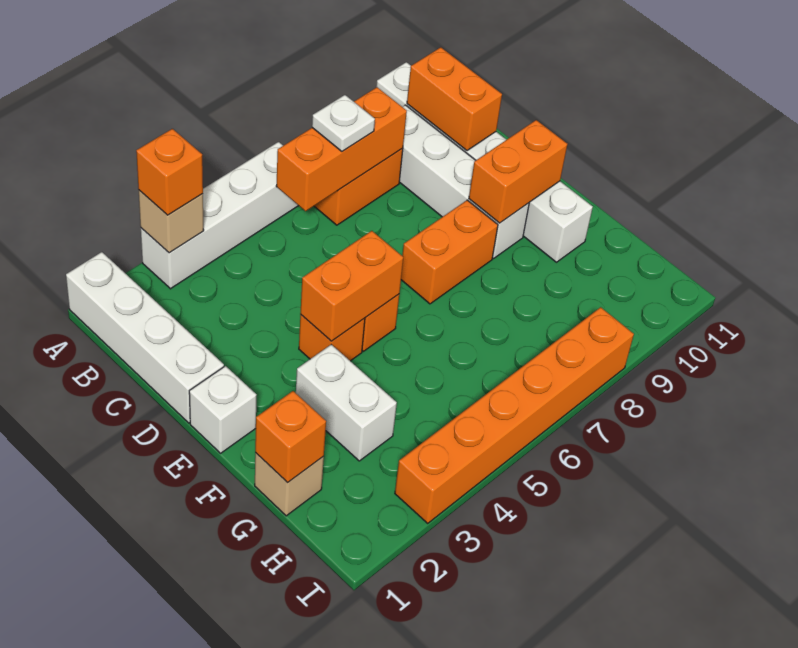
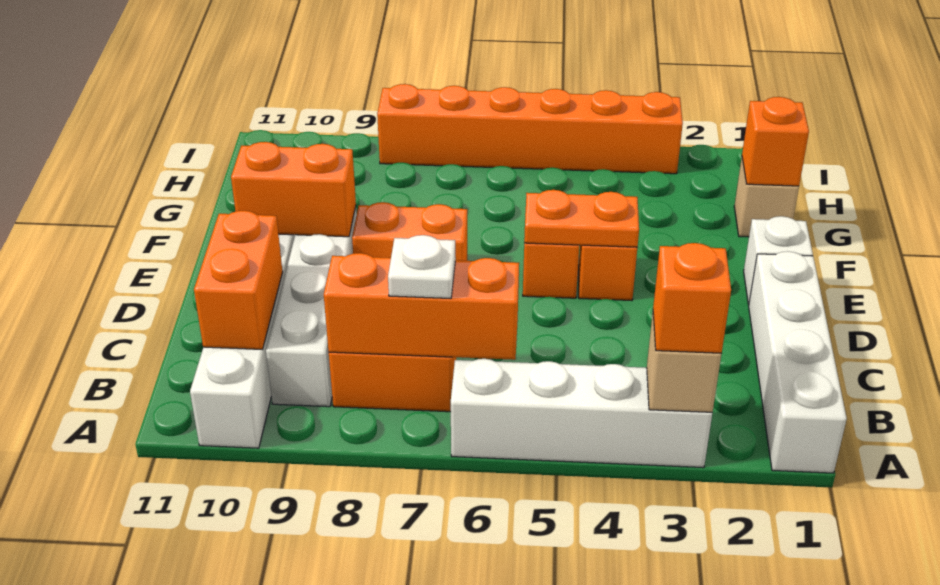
orange brick E4:E5 level 2 -> orange plate E4:E5 level 2
white brick F3:G3 level 1 -> none

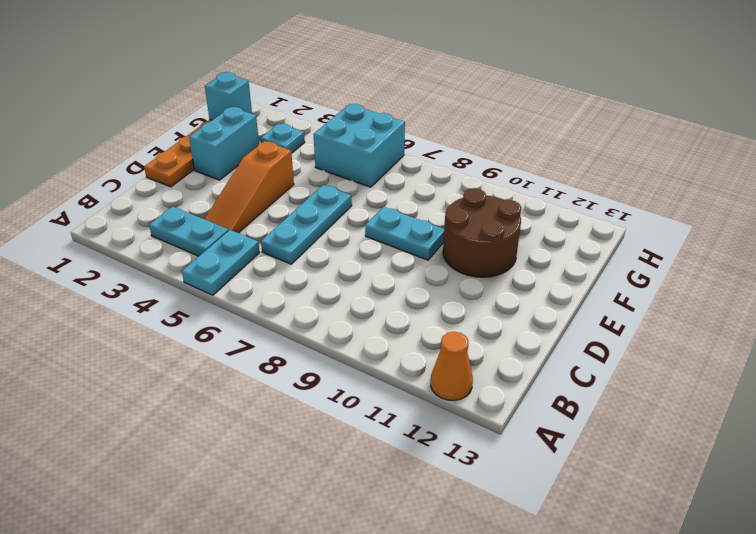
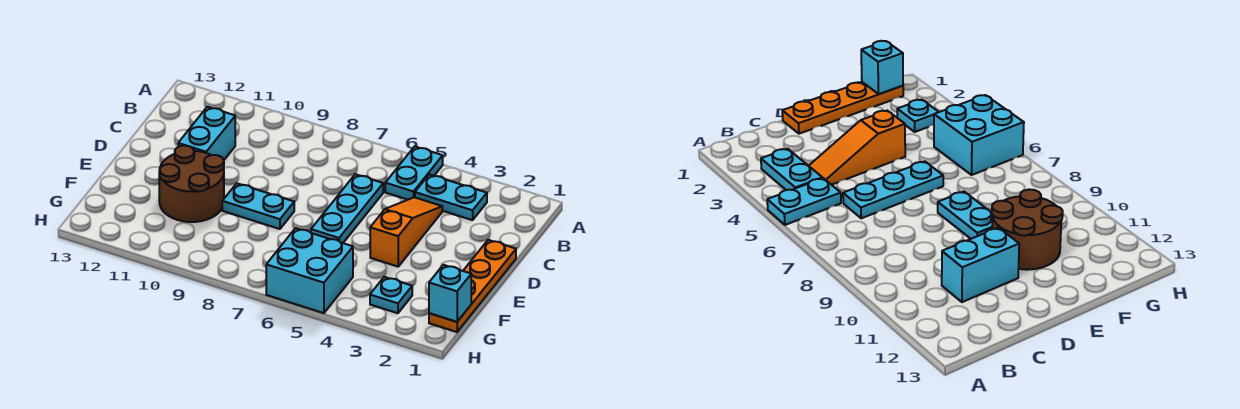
orange cone A12 level 1 -> none
cyan brick E2:F2 level 1 -> cyan brick C11:D11 level 1

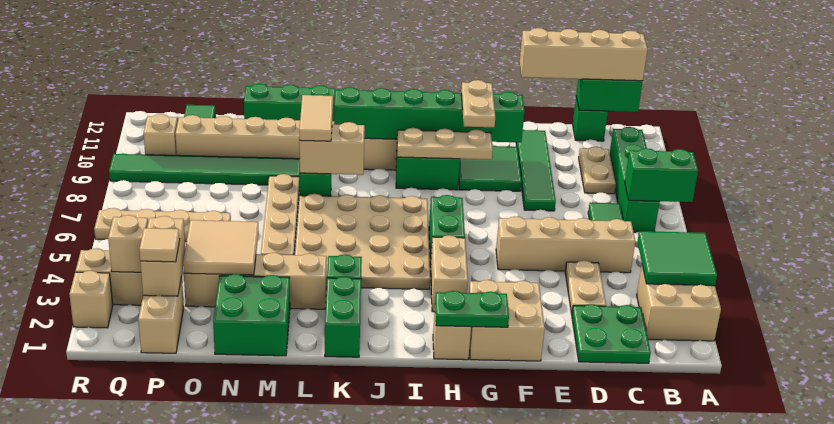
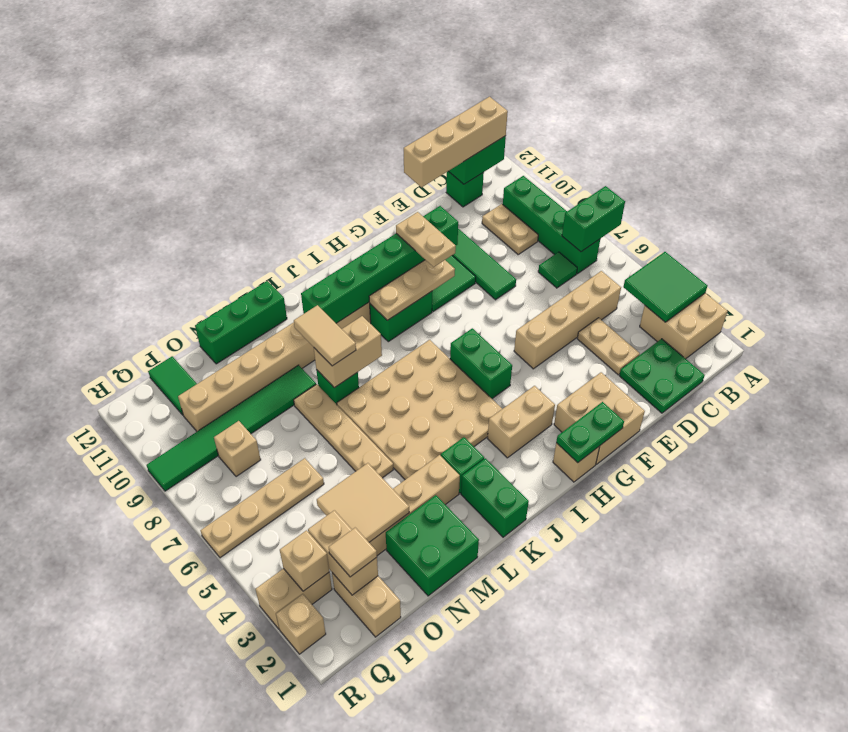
tan brick H3:H4 level 1 -> tan brick H3:I3 level 1
tan brick Q10 level 1 -> tan brick P8 level 1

····················

- _WORK ORDER_:
Return the listing verbatim, pictures excluded.

- _ANSWER SPACE_:
orange brick E4:E5 level 2 -> orange plate E4:E5 level 2
white brick F3:G3 level 1 -> none

orange cone A12 level 1 -> none
cyan brick E2:F2 level 1 -> cyan brick C11:D11 level 1

tan brick H3:H4 level 1 -> tan brick H3:I3 level 1
tan brick Q10 level 1 -> tan brick P8 level 1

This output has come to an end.